EXTRACTED INFORMATION →

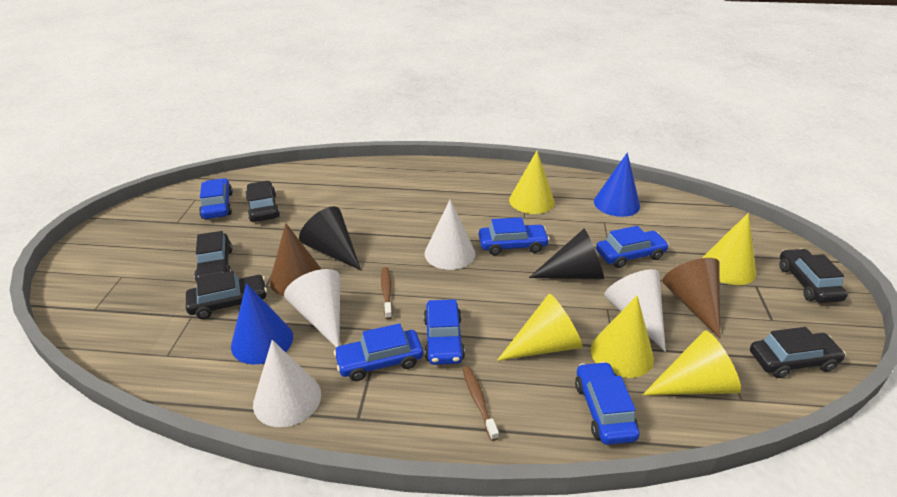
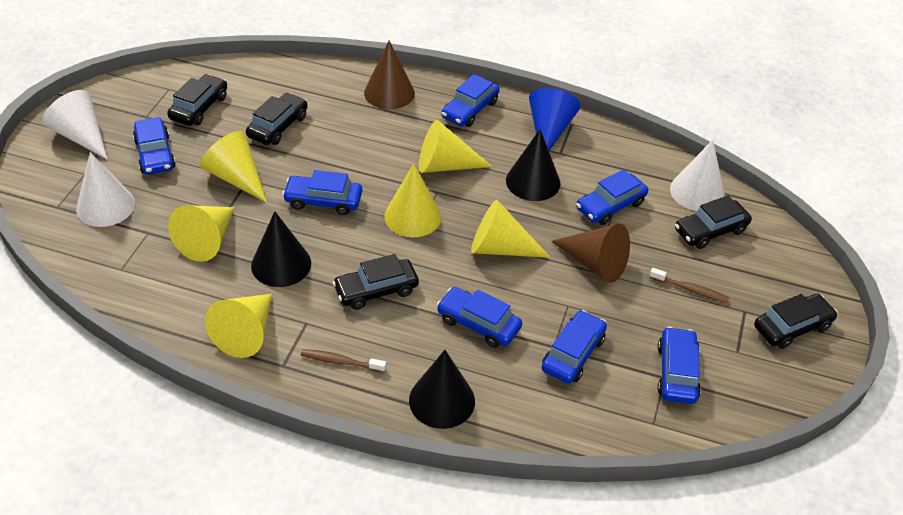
black cone: 2 -> 3
blue car: 6 -> 7
blue cone: 2 -> 1
white cone: 4 -> 3
yellow cone: 5 -> 6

ASSIGNMENT → Keep the pictures out of your copy, and repeat every entry above exactly.

EXPECTED ANSWER →
black cone: 2 -> 3
blue car: 6 -> 7
blue cone: 2 -> 1
white cone: 4 -> 3
yellow cone: 5 -> 6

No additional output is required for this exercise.